### EXERCISE BRIEF
All lines from the line containing "(524, 316) = (247, 216): blue" up to and including the last line of the listing below should be echoed exactly; no other lines belong in the response.

### SUPPLIED RECORDS
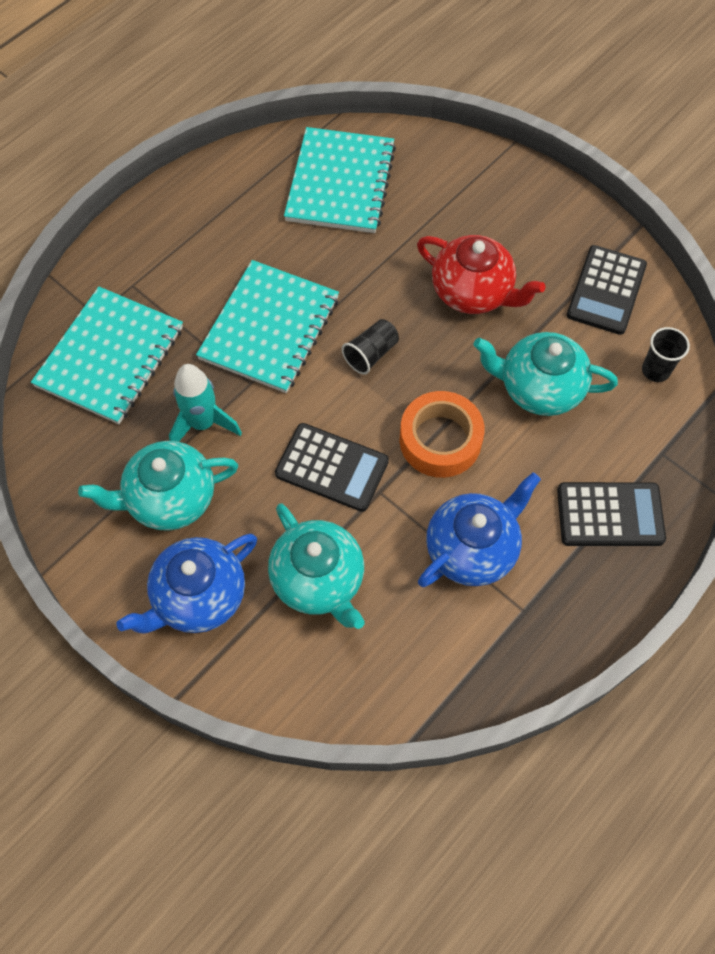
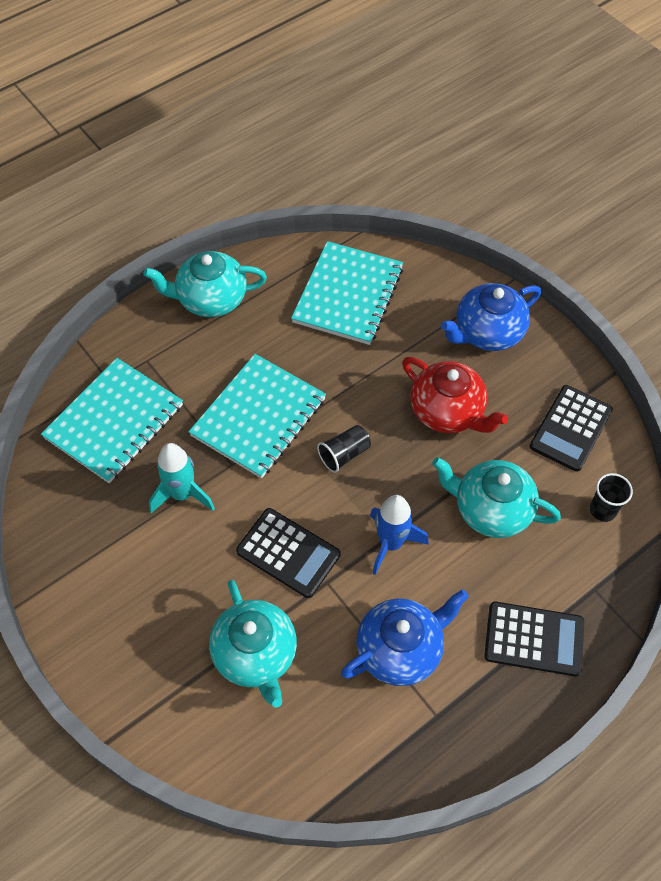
camera: 10 degrees right, 5 degrees down
(169, 498) = (139, 557): turquoise teapot -> turquoise teapot (211, 299)
(198, 597) = (146, 651): blue teapot -> blue teapot (487, 332)
(440, 440) = (391, 543): orange tape -> blue rocket

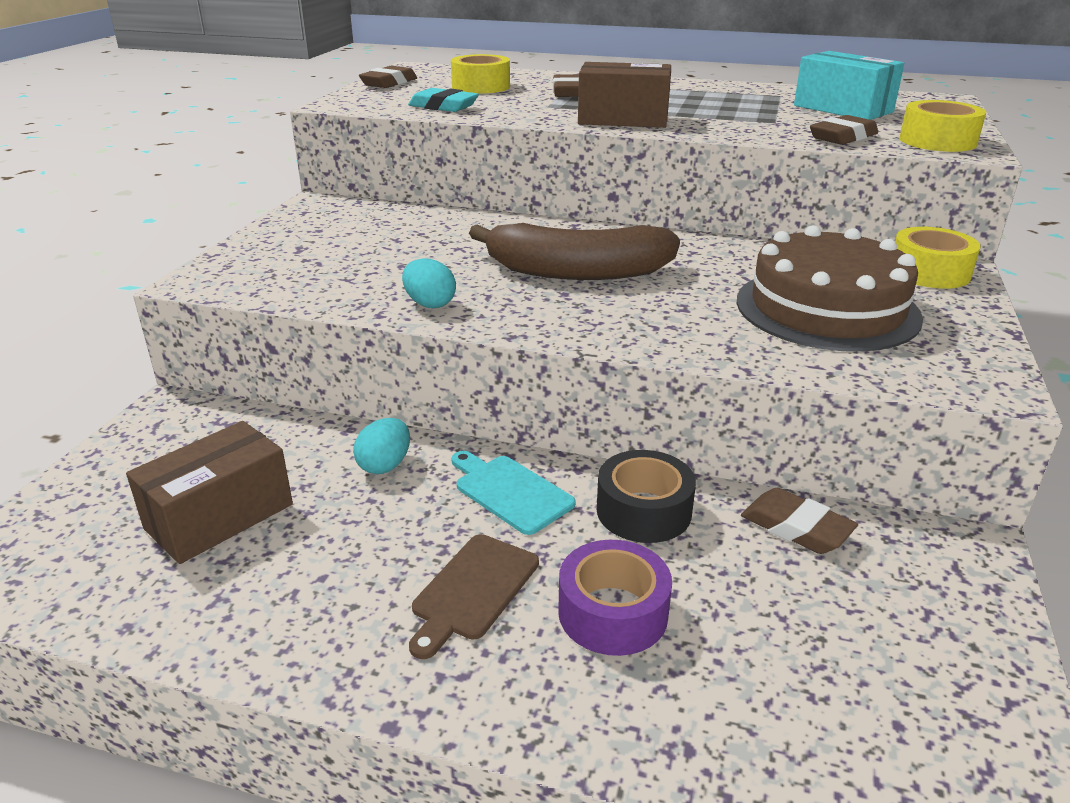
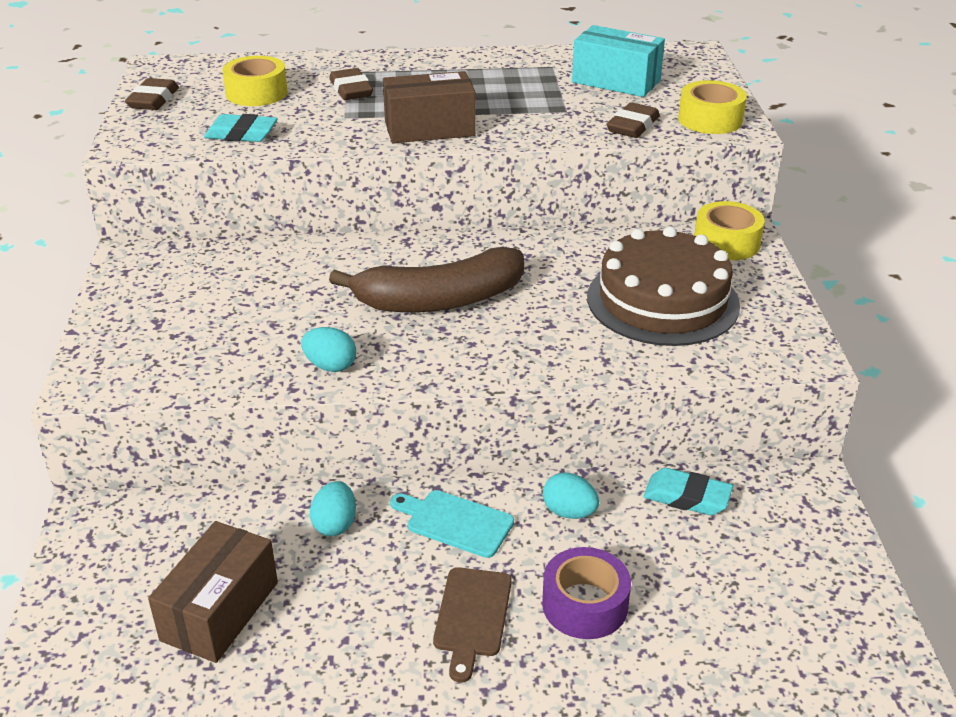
camera: 20 degrees left, 5 degrees up
(643, 511) = (569, 512): black tape -> turquoise egg
(796, 528) = (687, 497): brown eraser -> turquoise eraser

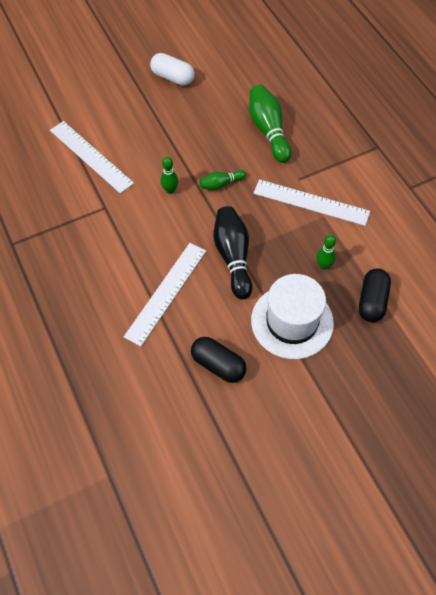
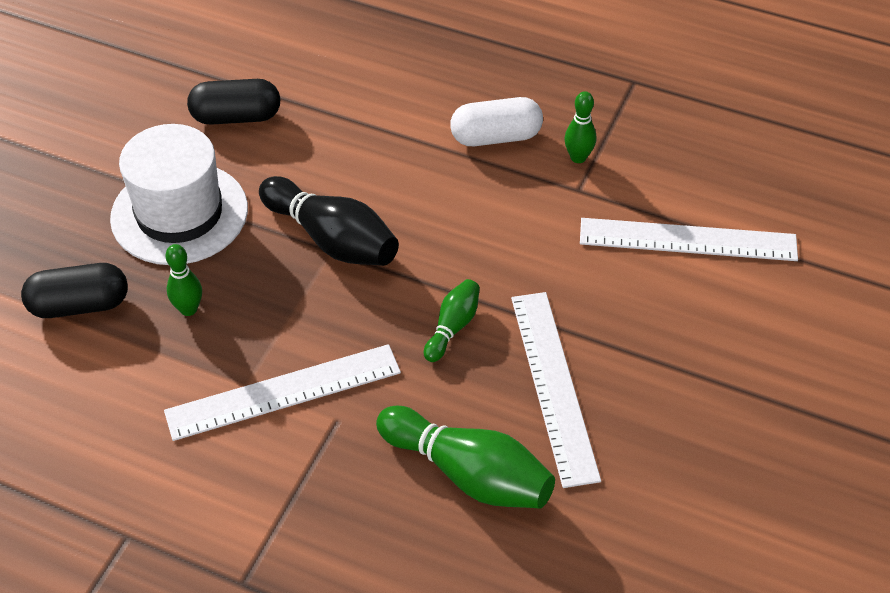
camera: 140 degrees right, 10 degrees down
(166, 292) = (379, 147): white ruler -> white ruler (554, 385)
(170, 190) = (518, 269): green bowling pin -> green bowling pin (578, 157)
(172, 77) = (741, 460): white capsule -> white capsule (496, 137)
(372, 301) = (80, 305): black capsule -> black capsule turned 75 degrees counterclockwise

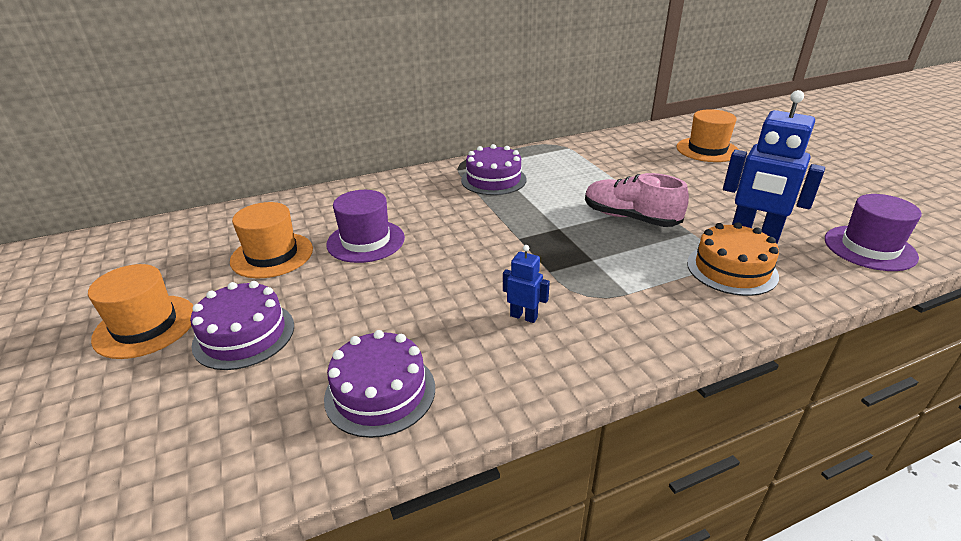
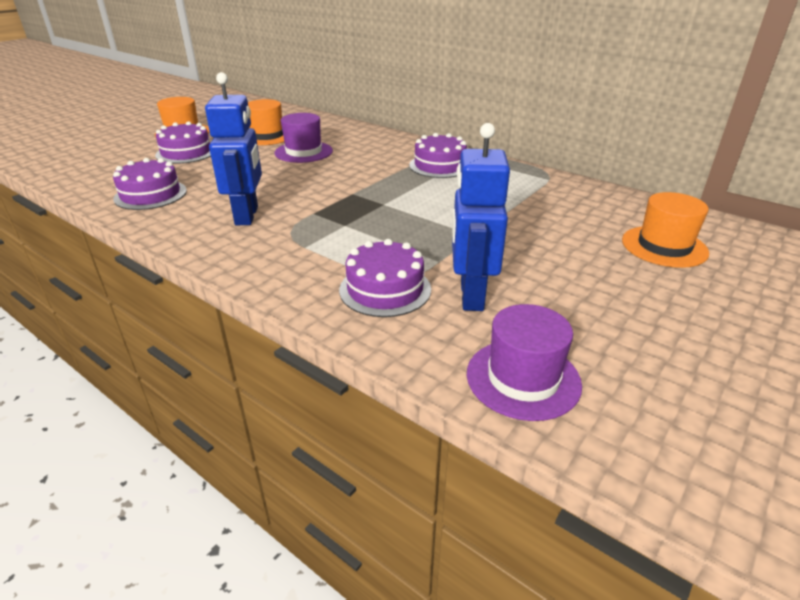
camera: 60 degrees right, 0 degrees up
(524, 316) = (247, 216): blue robot -> blue robot, size x2.04
(630, 218) = (435, 229): pink shoe -> none
(731, 269) = (385, 289): orange cake -> purple cake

### TASK OUTPUT
(524, 316) = (247, 216): blue robot -> blue robot, size x2.04
(630, 218) = (435, 229): pink shoe -> none
(731, 269) = (385, 289): orange cake -> purple cake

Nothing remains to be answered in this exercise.